PROBLEM TO SOLVE —
Exactly reproduce the lines of the listing below from the one containing "building: [372,48,407,90] -> none" through the one containing "building: none -> [132,136,169,190]". Skip the images.

DATA SHOWN —
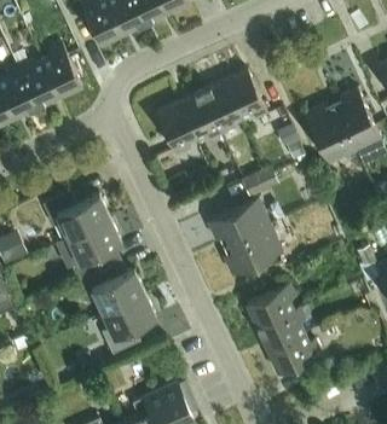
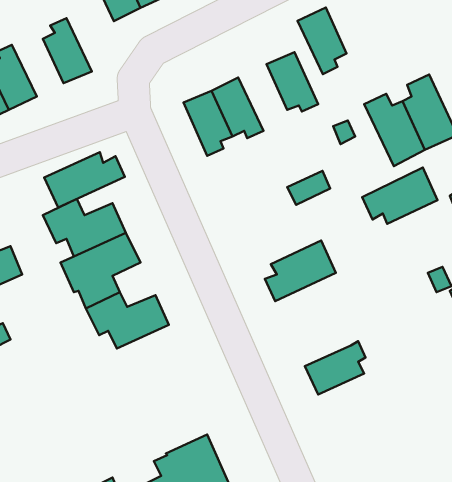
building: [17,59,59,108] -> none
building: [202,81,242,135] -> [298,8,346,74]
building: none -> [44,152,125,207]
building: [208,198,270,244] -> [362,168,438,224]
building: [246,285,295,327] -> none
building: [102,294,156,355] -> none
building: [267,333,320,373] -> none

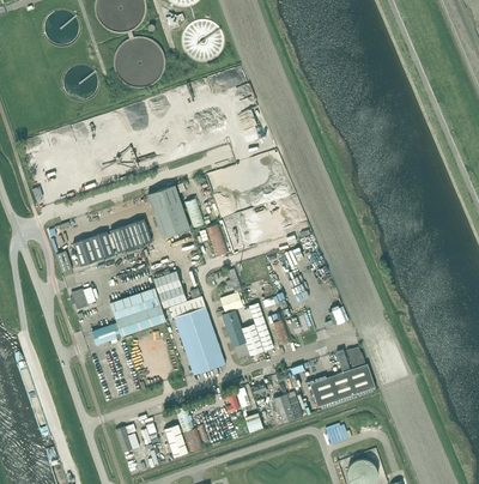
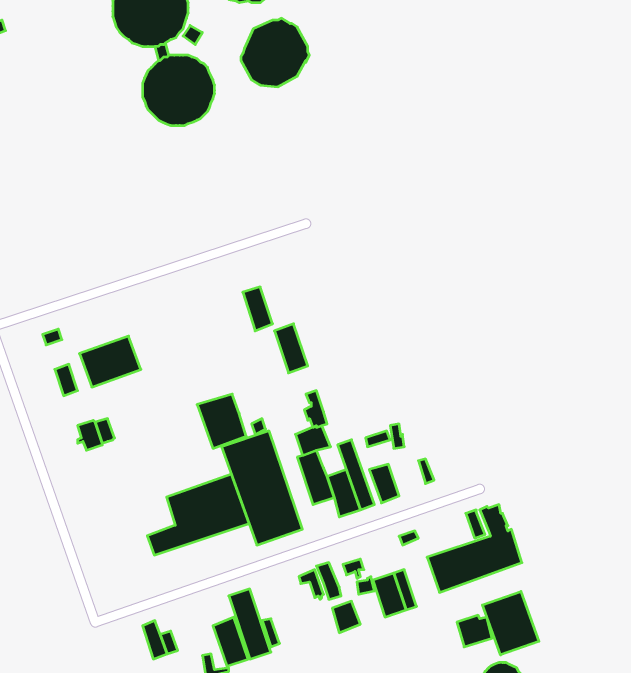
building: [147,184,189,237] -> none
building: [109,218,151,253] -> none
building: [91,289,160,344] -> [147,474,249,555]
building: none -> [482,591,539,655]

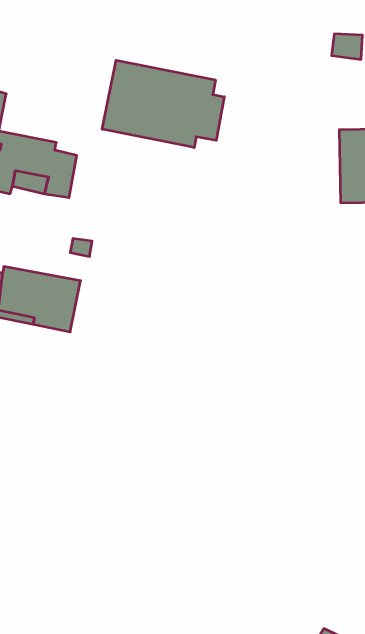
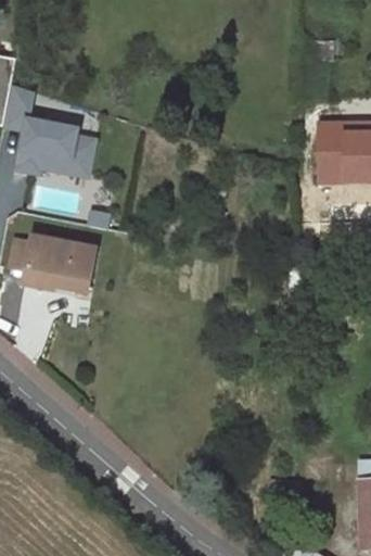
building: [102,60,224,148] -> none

==

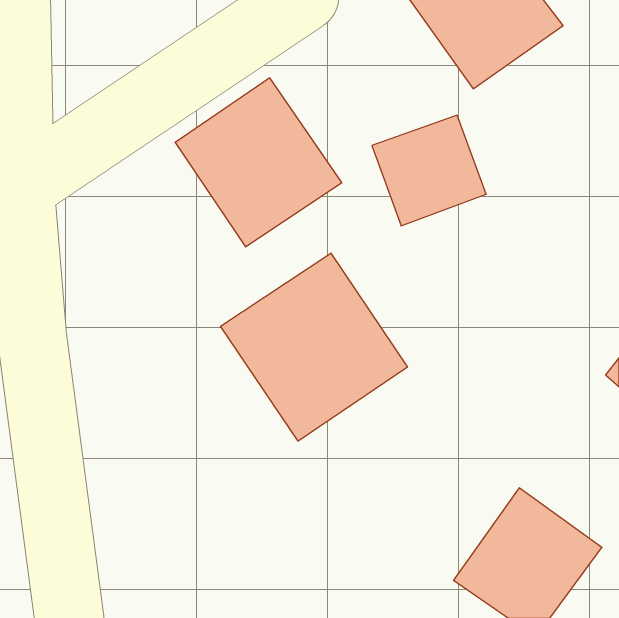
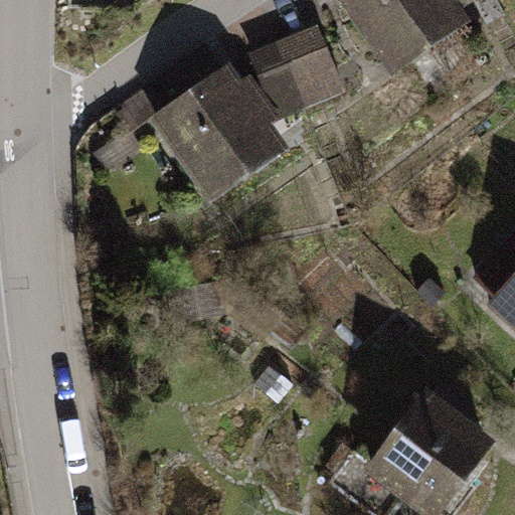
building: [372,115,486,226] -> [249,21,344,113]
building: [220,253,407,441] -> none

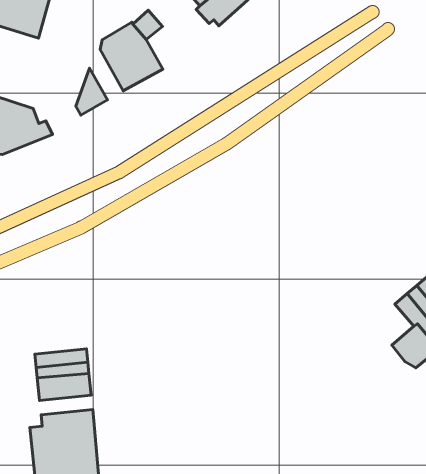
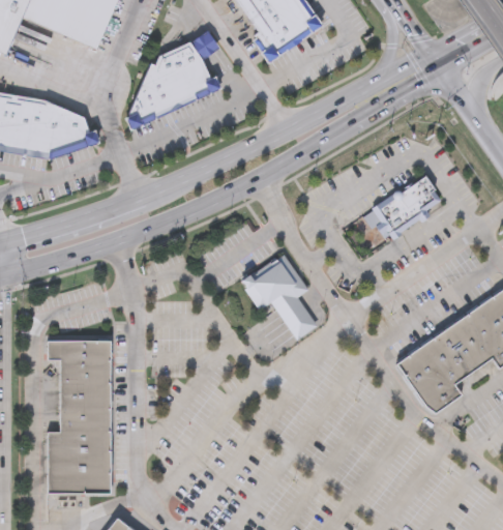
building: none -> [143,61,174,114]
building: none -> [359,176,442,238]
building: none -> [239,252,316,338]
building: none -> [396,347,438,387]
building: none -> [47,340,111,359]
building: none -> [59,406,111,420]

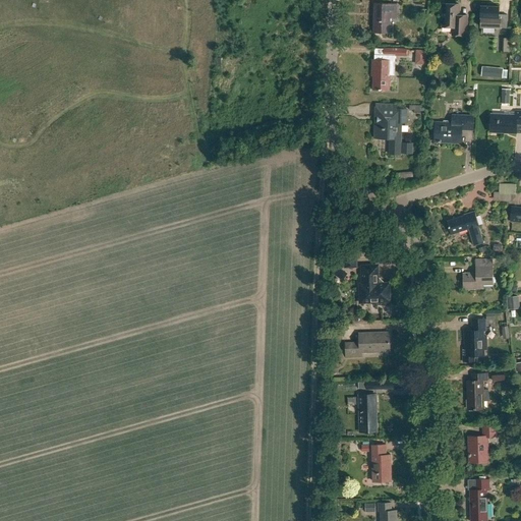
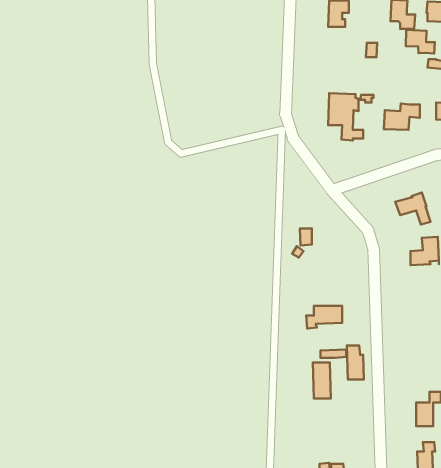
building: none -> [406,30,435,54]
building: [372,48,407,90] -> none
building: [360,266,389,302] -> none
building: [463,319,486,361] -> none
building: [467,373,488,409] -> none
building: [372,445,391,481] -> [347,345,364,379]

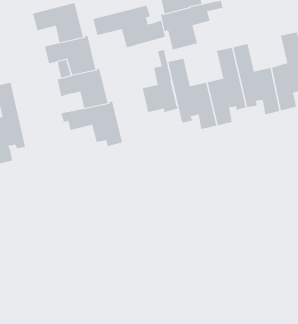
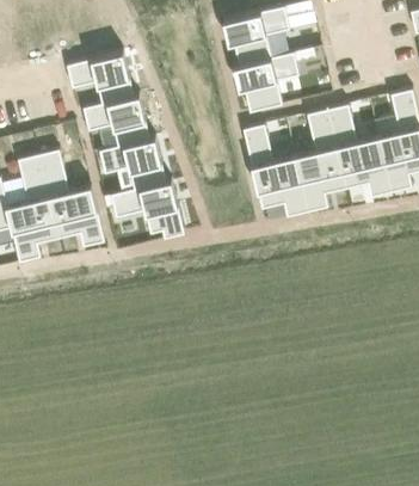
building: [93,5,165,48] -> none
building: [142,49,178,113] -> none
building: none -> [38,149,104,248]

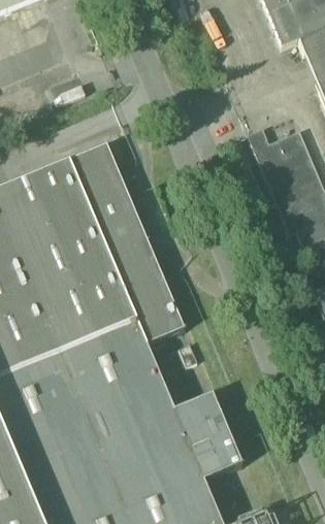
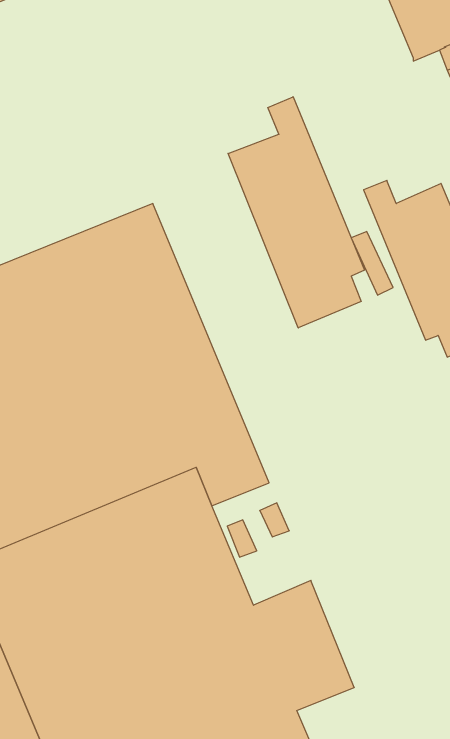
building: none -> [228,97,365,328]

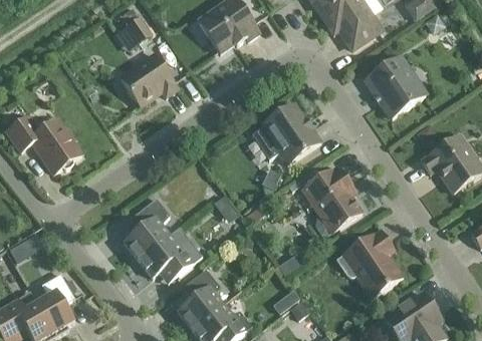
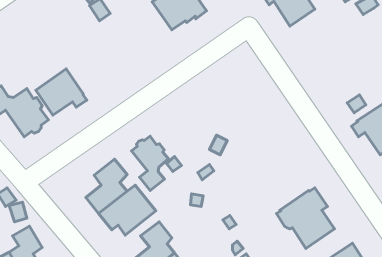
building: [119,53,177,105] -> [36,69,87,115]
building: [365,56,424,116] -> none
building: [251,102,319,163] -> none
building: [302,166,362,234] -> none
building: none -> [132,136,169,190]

---

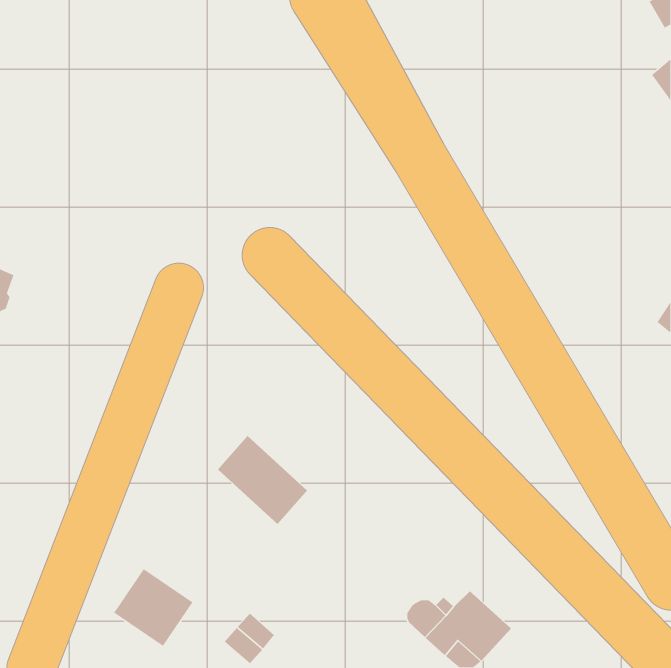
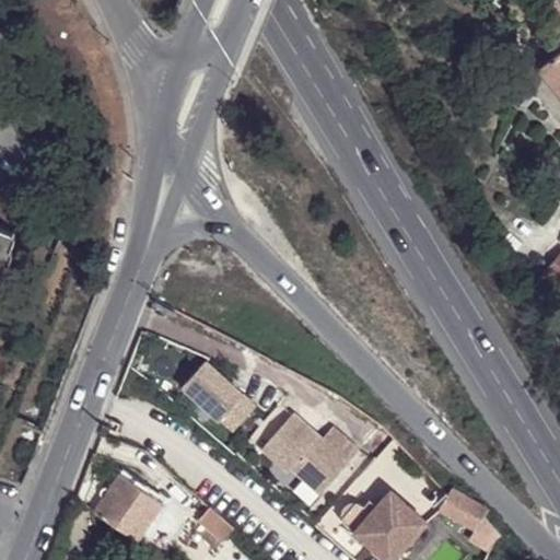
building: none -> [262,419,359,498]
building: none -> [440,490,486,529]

TASK RESPONSE —
building: [372,48,407,90] -> none
building: [360,266,389,302] -> none
building: [463,319,486,361] -> none
building: [467,373,488,409] -> none
building: [372,445,391,481] -> [347,345,364,379]

building: [93,5,165,48] -> none
building: [142,49,178,113] -> none
building: none -> [38,149,104,248]

building: none -> [228,97,365,328]

building: [119,53,177,105] -> [36,69,87,115]
building: [365,56,424,116] -> none
building: [251,102,319,163] -> none
building: [302,166,362,234] -> none
building: none -> [132,136,169,190]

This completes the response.